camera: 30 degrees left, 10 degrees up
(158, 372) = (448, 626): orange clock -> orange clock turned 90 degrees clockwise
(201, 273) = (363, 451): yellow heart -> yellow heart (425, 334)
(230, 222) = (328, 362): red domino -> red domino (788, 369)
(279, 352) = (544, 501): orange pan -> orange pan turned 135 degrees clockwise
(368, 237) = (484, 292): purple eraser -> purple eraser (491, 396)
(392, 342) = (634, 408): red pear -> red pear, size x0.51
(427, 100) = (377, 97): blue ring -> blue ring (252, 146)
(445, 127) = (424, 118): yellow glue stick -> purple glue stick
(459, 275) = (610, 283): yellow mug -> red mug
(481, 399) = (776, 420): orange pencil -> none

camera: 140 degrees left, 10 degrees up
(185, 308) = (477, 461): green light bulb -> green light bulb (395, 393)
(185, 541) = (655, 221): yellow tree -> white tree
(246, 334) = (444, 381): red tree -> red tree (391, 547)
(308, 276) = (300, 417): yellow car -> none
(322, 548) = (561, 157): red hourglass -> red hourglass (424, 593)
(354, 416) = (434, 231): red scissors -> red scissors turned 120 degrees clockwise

.....

= Exercise instructions =
Give back the entries exactly, so that each line matches the original.

= Solution for this exercise =
camera: 30 degrees left, 10 degrees up
(158, 372) = (448, 626): orange clock -> orange clock turned 90 degrees clockwise
(201, 273) = (363, 451): yellow heart -> yellow heart (425, 334)
(230, 222) = (328, 362): red domino -> red domino (788, 369)
(279, 352) = (544, 501): orange pan -> orange pan turned 135 degrees clockwise
(368, 237) = (484, 292): purple eraser -> purple eraser (491, 396)
(392, 342) = (634, 408): red pear -> red pear, size x0.51
(427, 100) = (377, 97): blue ring -> blue ring (252, 146)
(445, 127) = (424, 118): yellow glue stick -> purple glue stick
(459, 275) = (610, 283): yellow mug -> red mug
(481, 399) = (776, 420): orange pencil -> none

camera: 140 degrees left, 10 degrees up
(185, 308) = (477, 461): green light bulb -> green light bulb (395, 393)
(185, 541) = (655, 221): yellow tree -> white tree
(246, 334) = (444, 381): red tree -> red tree (391, 547)
(308, 276) = (300, 417): yellow car -> none
(322, 548) = (561, 157): red hourglass -> red hourglass (424, 593)
(354, 416) = (434, 231): red scissors -> red scissors turned 120 degrees clockwise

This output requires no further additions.